| WHAT IS EXPECTED |
Which lines of the entries contain the string "nothing"? Please find them and copy them.

INFORMATION SUPPLIED Start Marker

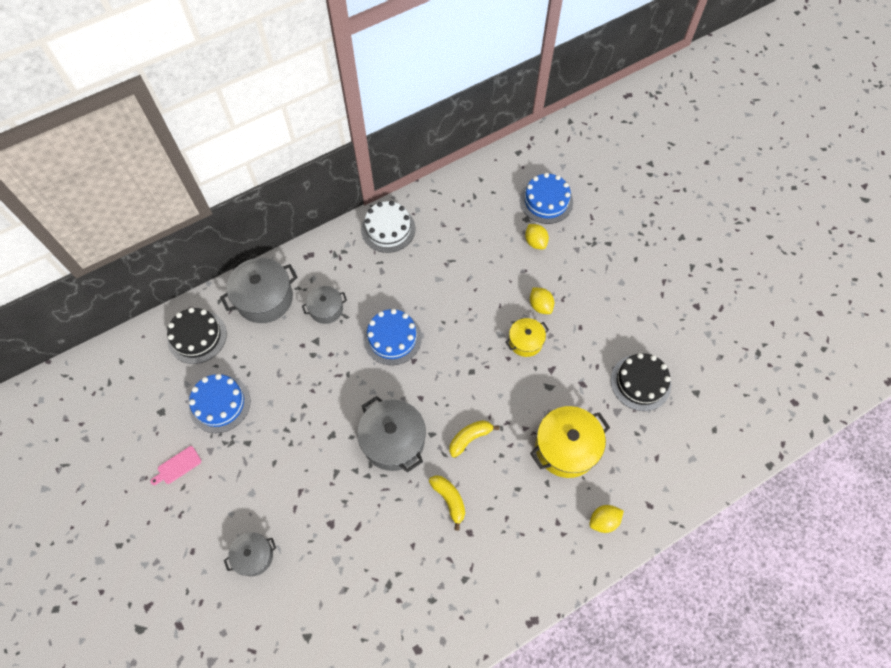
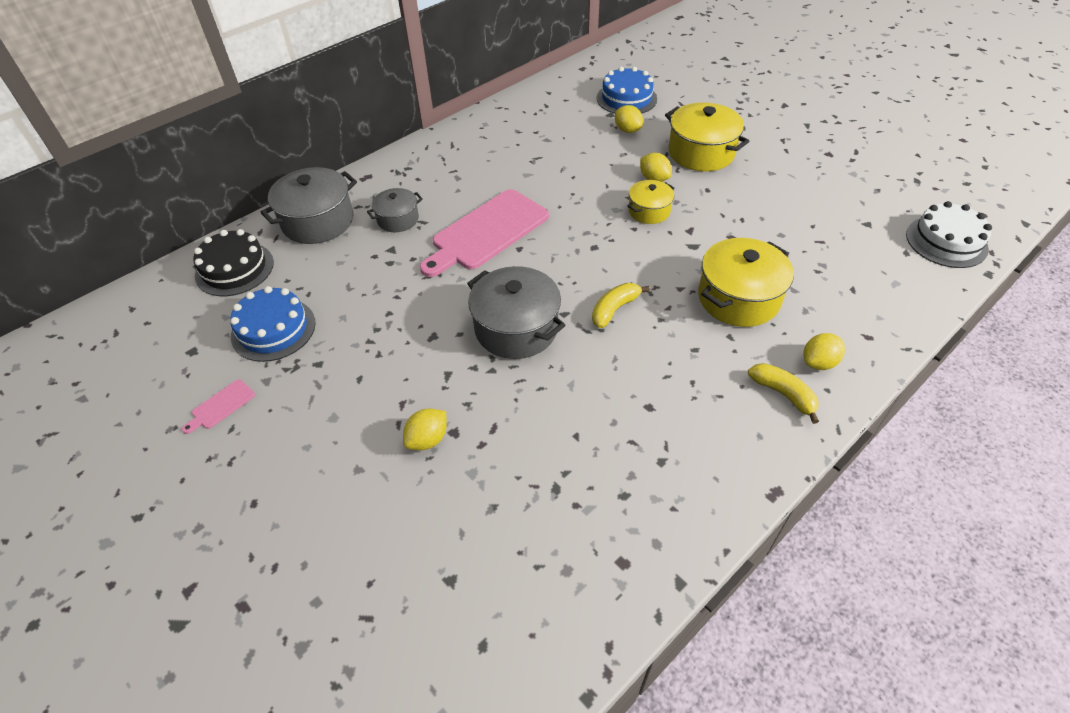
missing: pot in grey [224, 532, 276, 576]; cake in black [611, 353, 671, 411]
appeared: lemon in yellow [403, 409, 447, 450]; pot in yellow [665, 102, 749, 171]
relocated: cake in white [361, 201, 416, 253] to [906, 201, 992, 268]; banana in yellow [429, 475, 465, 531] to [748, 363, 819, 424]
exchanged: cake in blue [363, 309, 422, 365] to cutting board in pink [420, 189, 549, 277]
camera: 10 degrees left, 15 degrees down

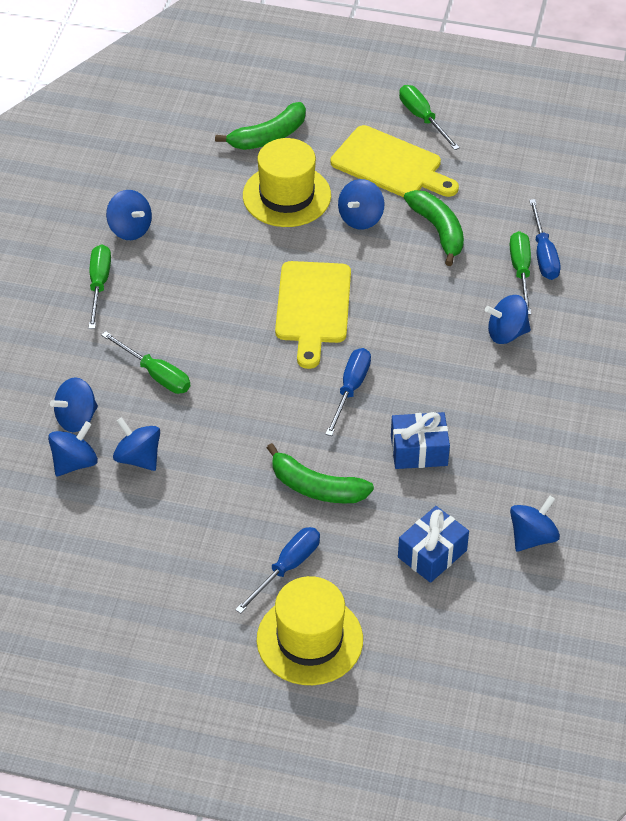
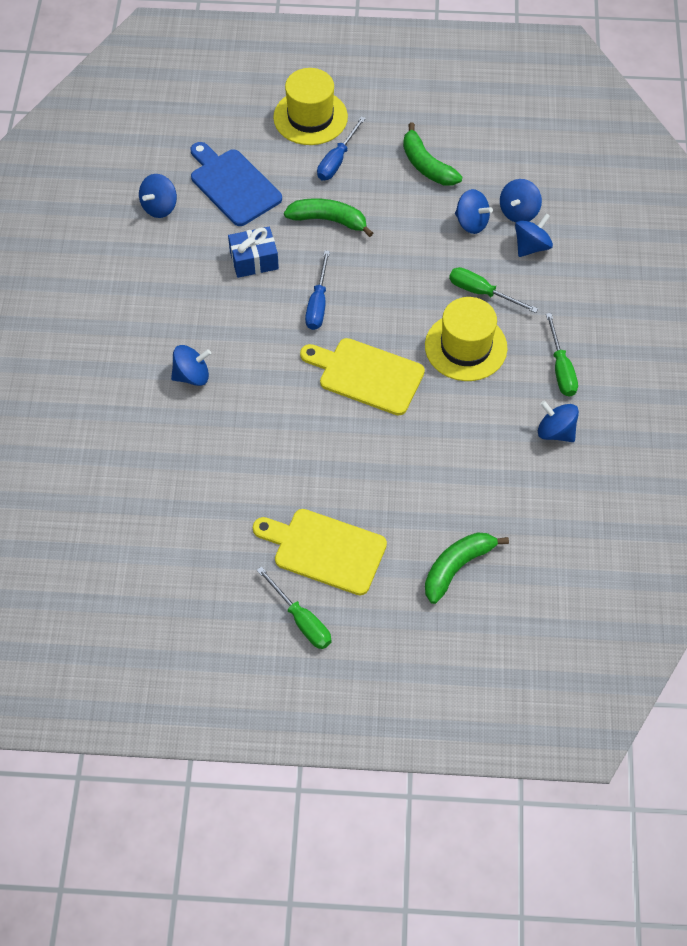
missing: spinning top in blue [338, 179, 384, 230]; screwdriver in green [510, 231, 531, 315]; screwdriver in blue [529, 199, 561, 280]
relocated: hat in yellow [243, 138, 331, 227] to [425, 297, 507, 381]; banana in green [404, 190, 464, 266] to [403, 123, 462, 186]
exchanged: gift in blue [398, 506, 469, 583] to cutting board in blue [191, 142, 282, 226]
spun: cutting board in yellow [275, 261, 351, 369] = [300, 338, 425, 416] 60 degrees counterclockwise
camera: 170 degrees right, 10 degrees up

INFORMATION SUPPLIED End Marker
INFORMATION SUPPLIED Start Marker

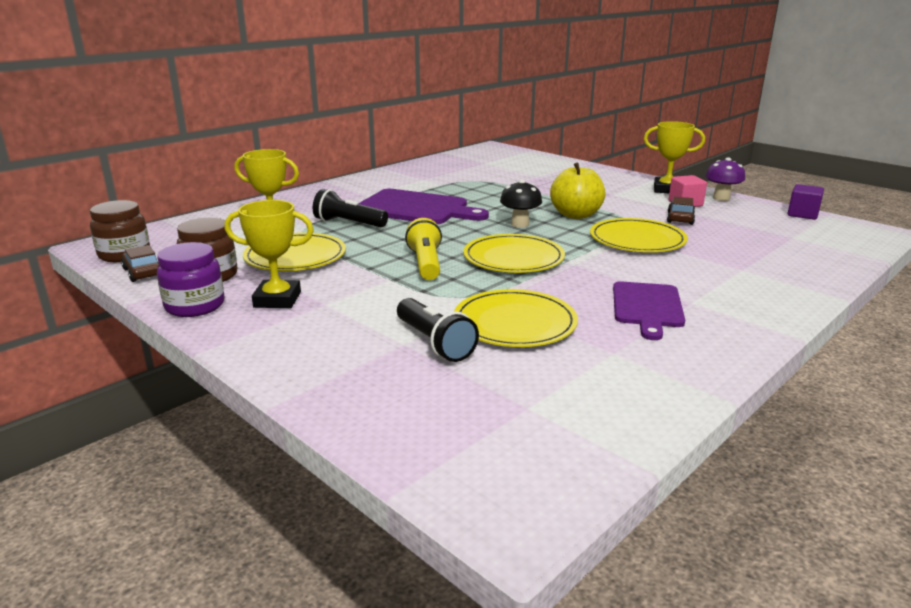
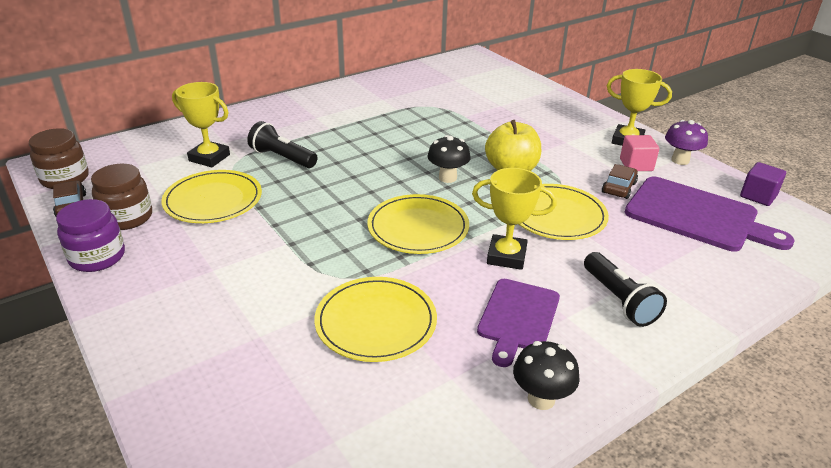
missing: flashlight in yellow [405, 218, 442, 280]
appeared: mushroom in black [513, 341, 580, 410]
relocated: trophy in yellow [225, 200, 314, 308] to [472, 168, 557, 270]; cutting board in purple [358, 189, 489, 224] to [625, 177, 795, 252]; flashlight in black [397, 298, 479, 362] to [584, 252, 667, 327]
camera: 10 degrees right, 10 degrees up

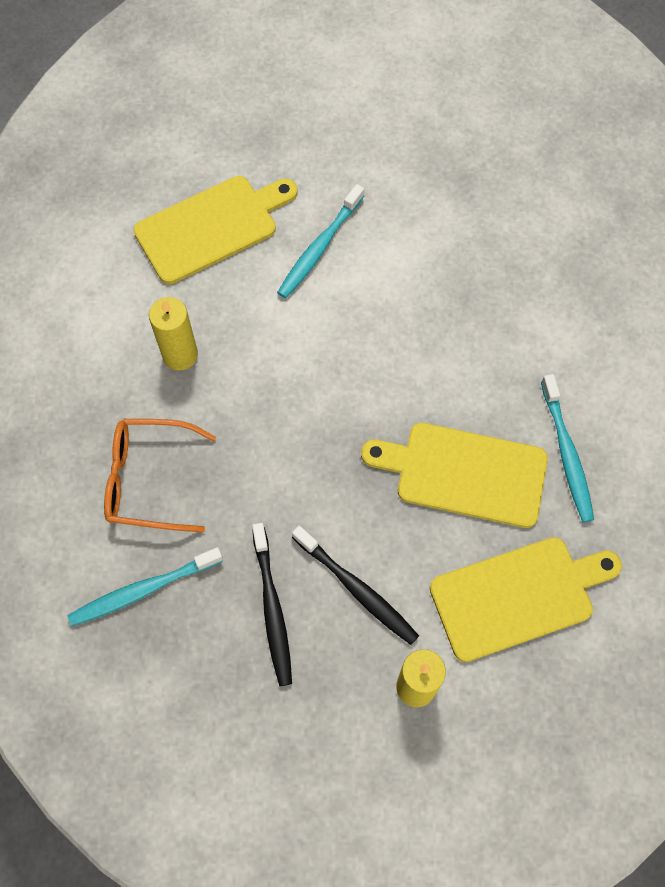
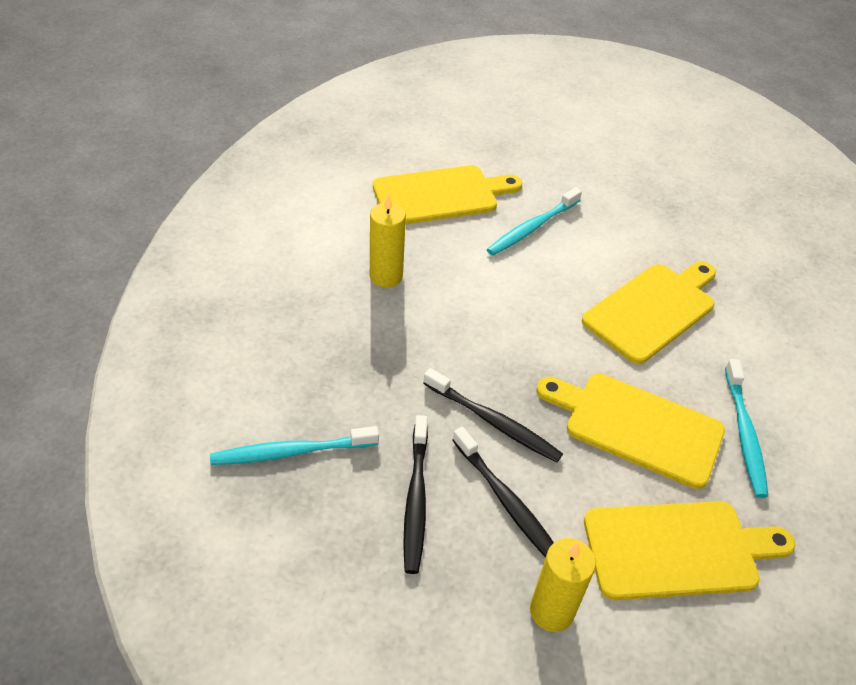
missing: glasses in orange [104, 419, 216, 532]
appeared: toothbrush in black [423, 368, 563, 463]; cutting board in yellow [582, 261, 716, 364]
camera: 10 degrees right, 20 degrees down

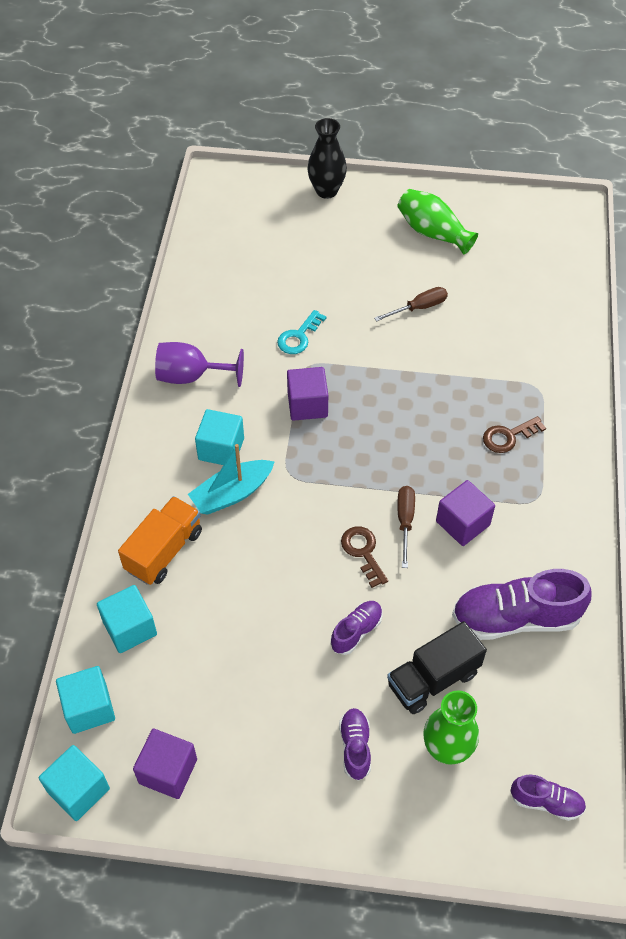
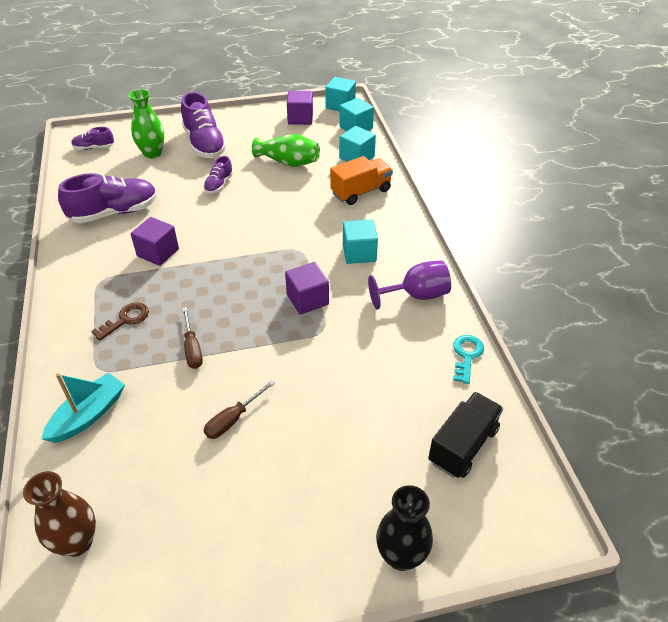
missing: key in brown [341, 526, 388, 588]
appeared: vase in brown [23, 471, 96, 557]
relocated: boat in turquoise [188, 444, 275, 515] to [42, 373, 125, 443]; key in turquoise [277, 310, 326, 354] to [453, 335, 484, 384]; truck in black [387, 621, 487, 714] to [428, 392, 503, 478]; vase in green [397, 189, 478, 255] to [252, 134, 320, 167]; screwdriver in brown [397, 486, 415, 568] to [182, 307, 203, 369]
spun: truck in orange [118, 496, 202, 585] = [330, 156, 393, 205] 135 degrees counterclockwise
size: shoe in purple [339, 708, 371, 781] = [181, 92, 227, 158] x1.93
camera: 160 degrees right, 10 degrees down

INFORMATION SUPPLIED End Marker
INFORMATION SUPPLIED Start Marker

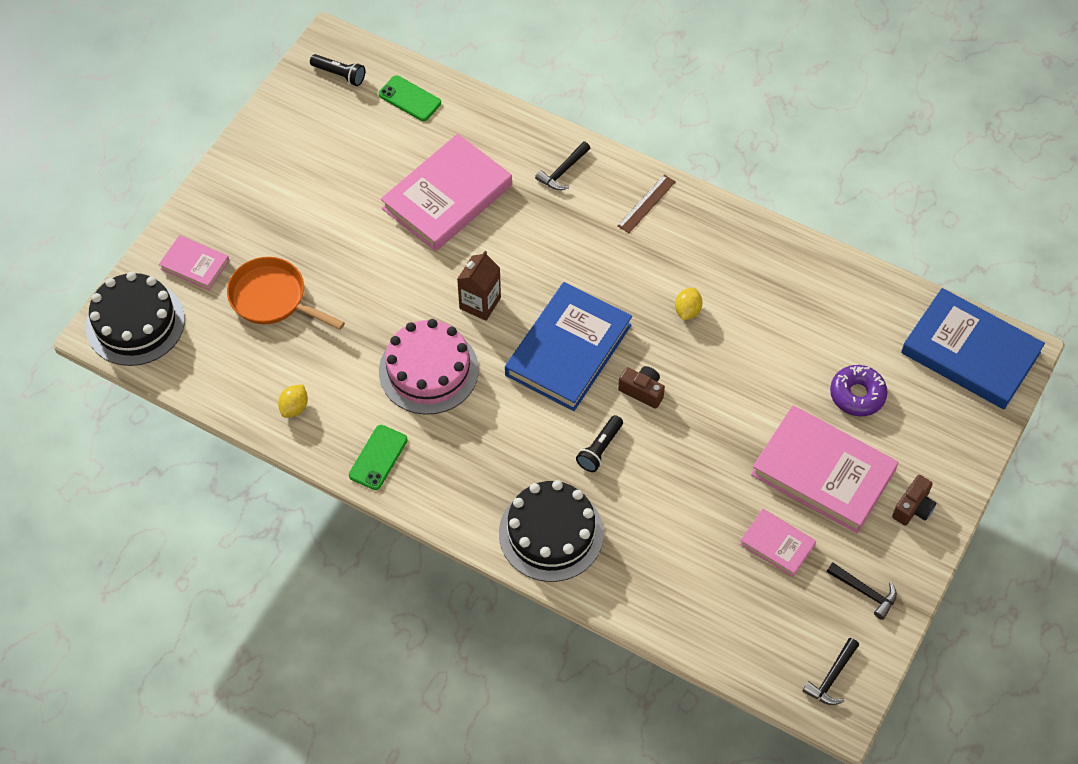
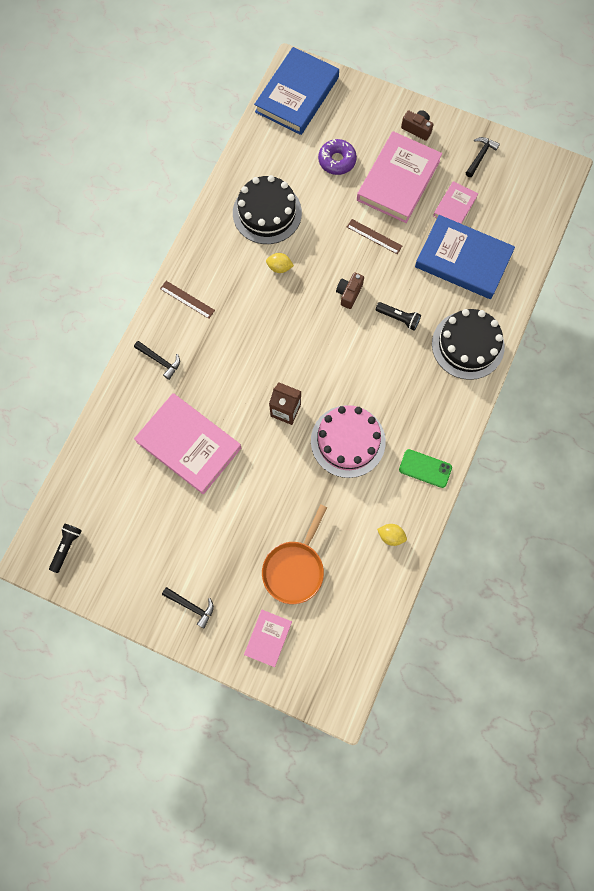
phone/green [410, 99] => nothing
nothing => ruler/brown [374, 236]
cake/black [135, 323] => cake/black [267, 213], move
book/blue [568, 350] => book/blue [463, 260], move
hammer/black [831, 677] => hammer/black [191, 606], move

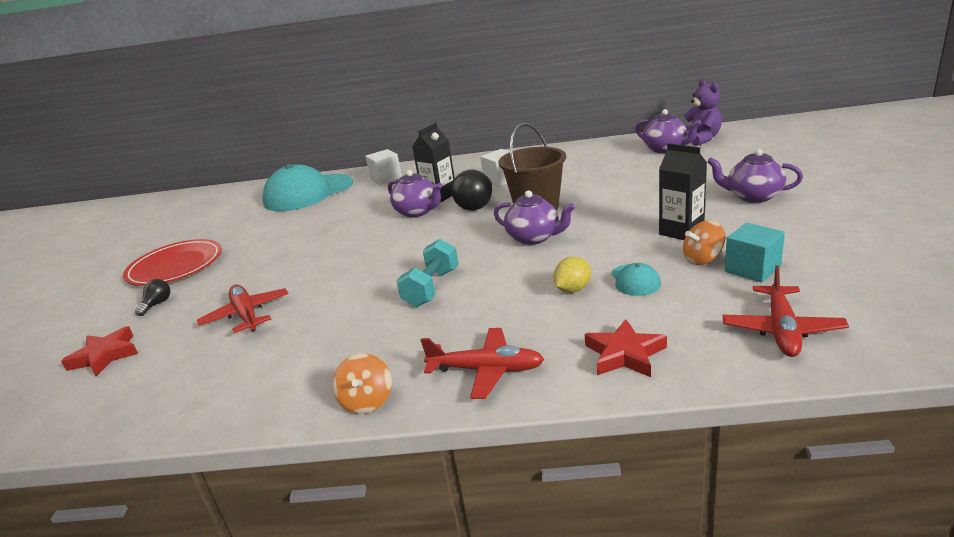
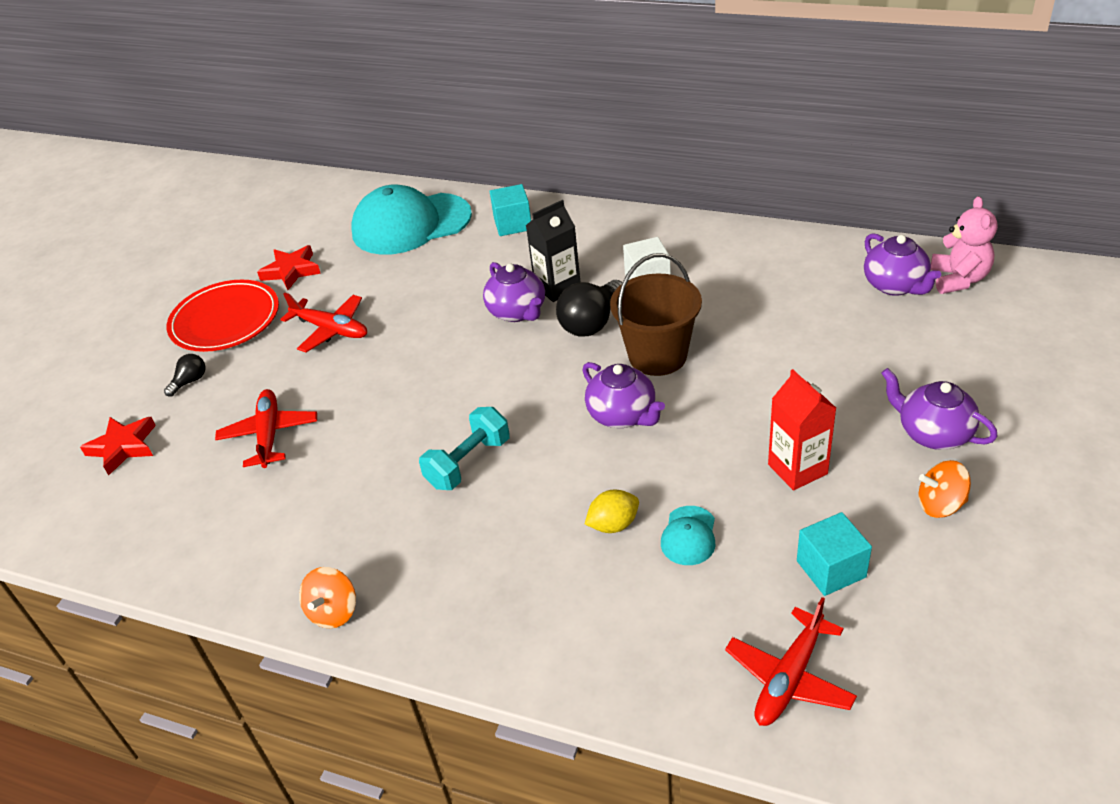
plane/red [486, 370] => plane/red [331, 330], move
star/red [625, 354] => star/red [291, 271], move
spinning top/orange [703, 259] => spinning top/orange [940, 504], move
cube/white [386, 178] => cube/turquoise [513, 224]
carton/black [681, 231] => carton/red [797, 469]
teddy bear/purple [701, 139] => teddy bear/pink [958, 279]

INFORMATION SUPPLIED End Marker

| ANSWER FOR THE TASK |
phone/green [410, 99] => nothing
nothing => ruler/brown [374, 236]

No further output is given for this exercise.